PROVIDED MATERIAL
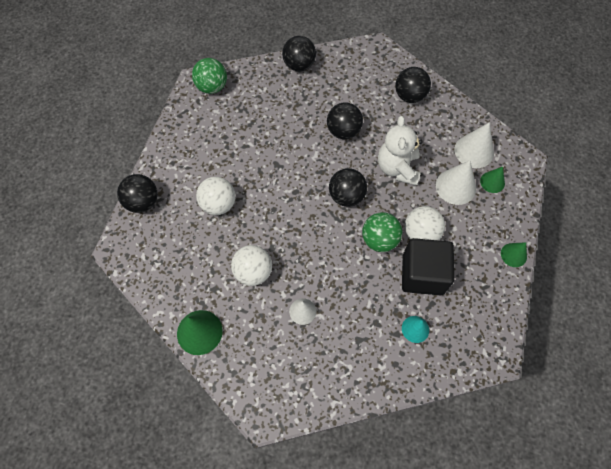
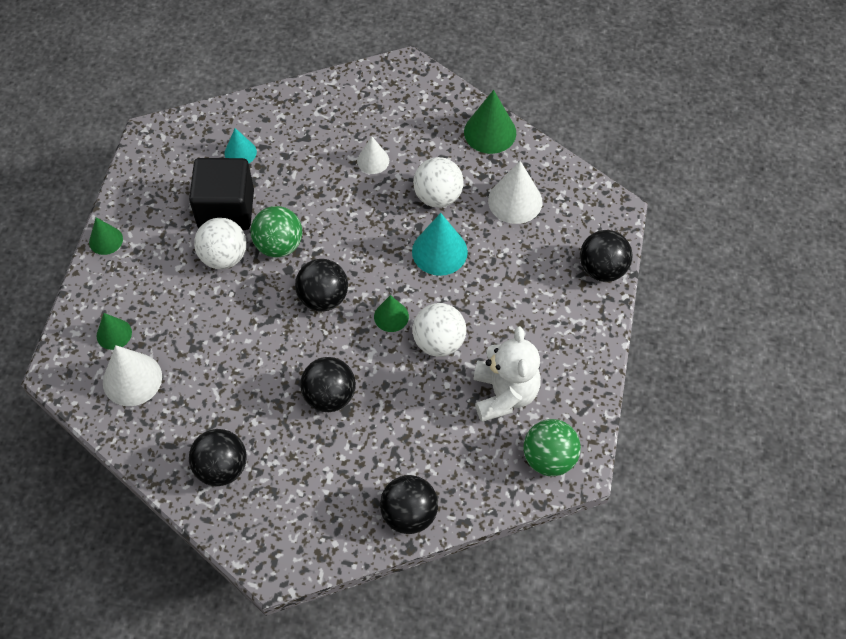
camera: 175 degrees right, 5 degrees down
(218, 204) = (498, 274): white ball -> white ball (439, 342)
(258, 225) = (439, 251): none -> turquoise cone
(299, 179) = (391, 316): none -> green cone
(397, 168) = (249, 343): white teddy bear -> white teddy bear (504, 394)
(455, 186) = (168, 323): white cone -> white cone (515, 201)

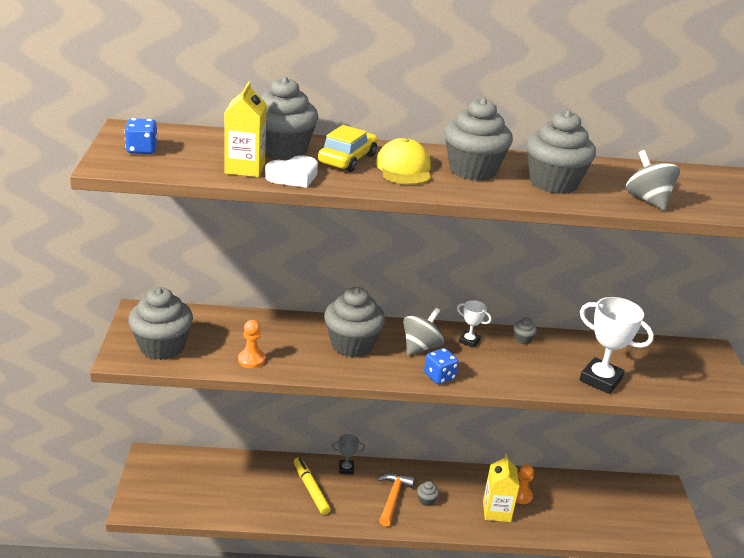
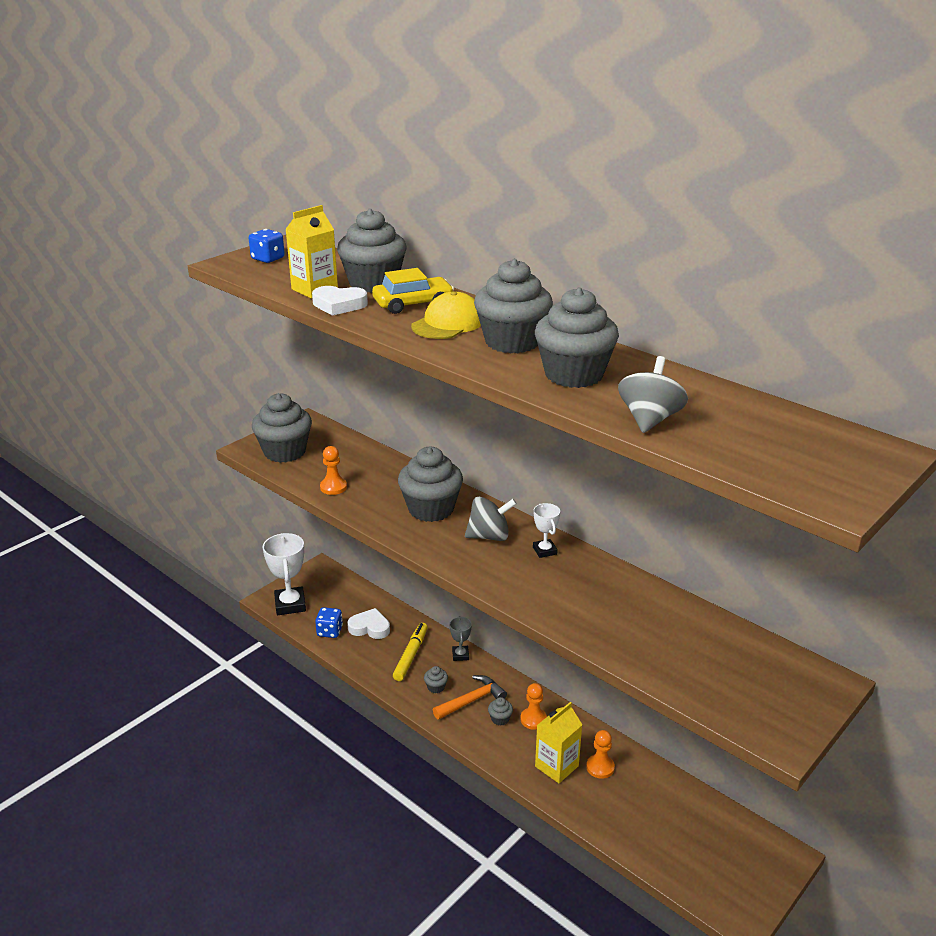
camera: 45 degrees right, 0 degrees up
(252, 485) = (369, 627): none -> white heart
(346, 469) = (460, 655): grey trophy -> grey trophy turned 45 degrees clockwise
(439, 376) = (468, 566): blue dice -> blue dice (330, 631)
(447, 487) = (533, 719): none -> orange pawn
(522, 339) = (604, 572): grey cupcake -> grey cupcake (436, 687)
(600, 379) = (631, 644): white trophy -> white trophy (290, 604)

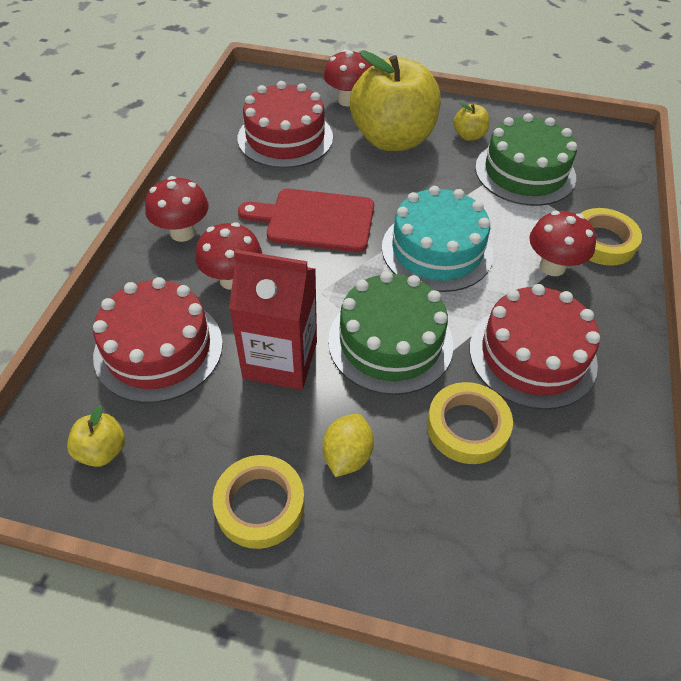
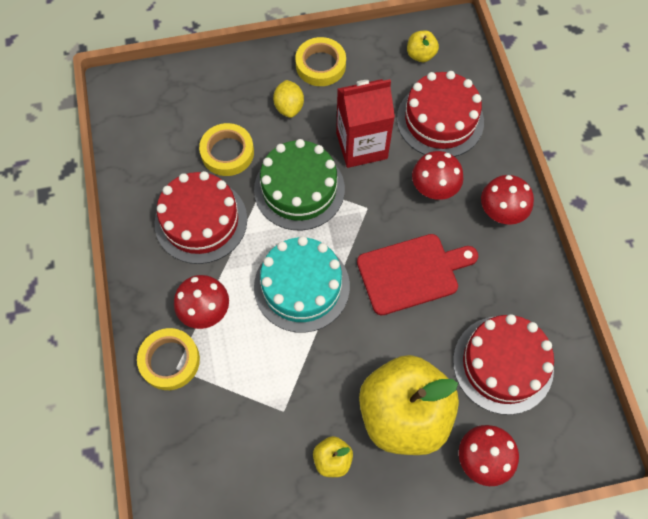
camera: 155 degrees right, 15 degrees up
(525, 172) = (259, 426): green cake -> none

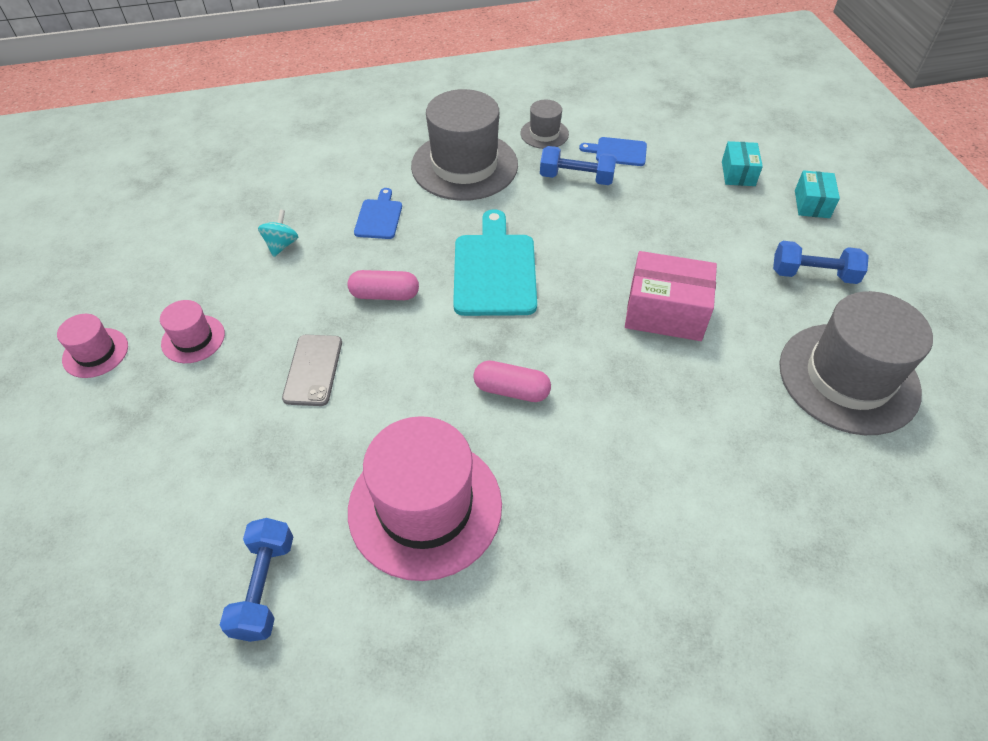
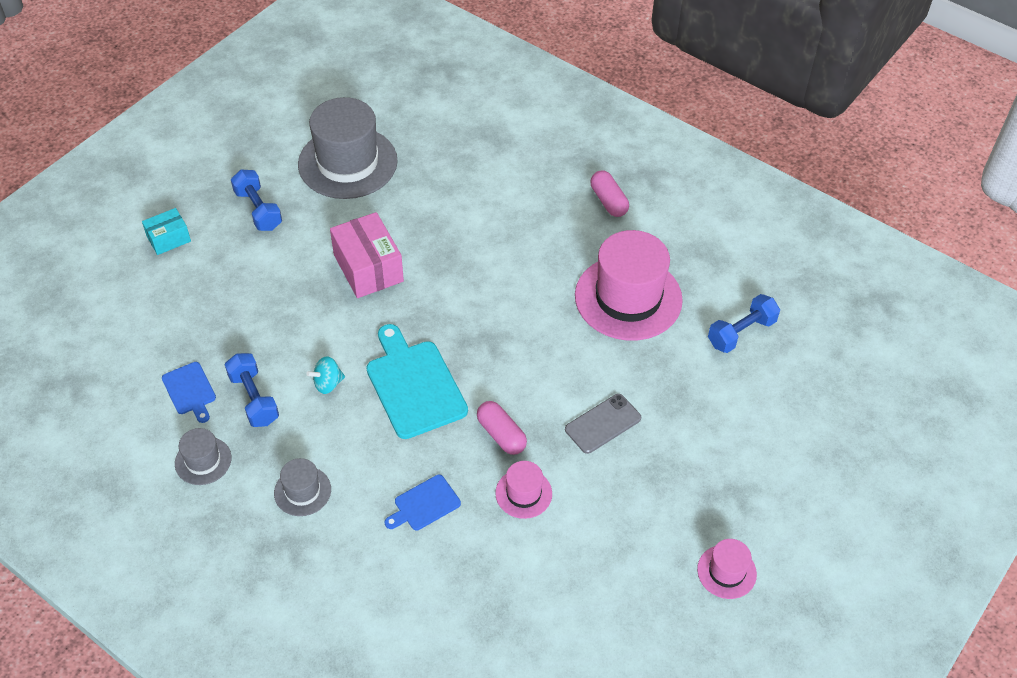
camera: 130 degrees left, 0 degrees up
(193, 339) = (654, 520): pink hat -> pink hat (523, 493)
(281, 245) = (518, 548): turquoise spinning top -> turquoise spinning top (328, 383)
(464, 165) = (302, 491): grey hat -> grey hat, size x0.47
(494, 270) = (414, 385): turquoise cutting board -> turquoise cutting board turned 105 degrees clockwise
(511, 390) = (512, 308): pink capsule -> pink capsule (608, 201)
(738, 173) = (160, 297): turquoise box -> none

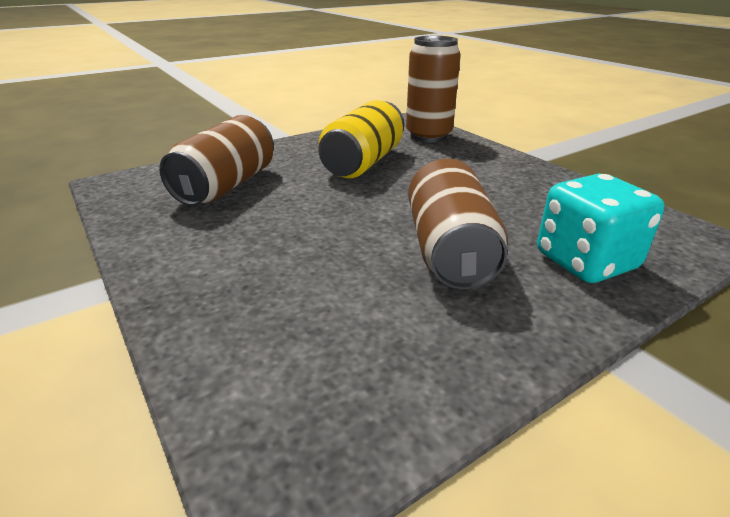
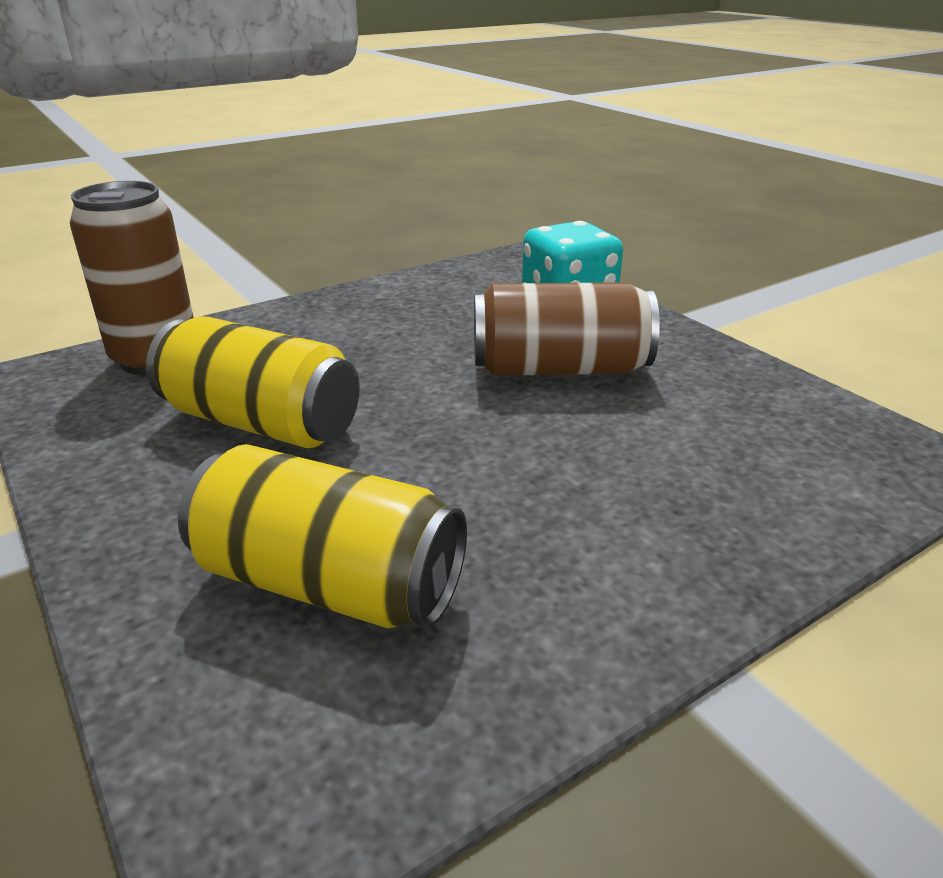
camera: 90 degrees left, 0 degrees up
(226, 185) = (329, 584): brown can -> yellow can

EXERCISE AIM
Whenever the string "clockwise" turns up in a line above, copy that line out.

SOLUTION TO THE EXERCISE
(346, 469) = (460, 655): grey trophy -> grey trophy turned 45 degrees clockwise
(494, 270) = (414, 385): turquoise cutting board -> turquoise cutting board turned 105 degrees clockwise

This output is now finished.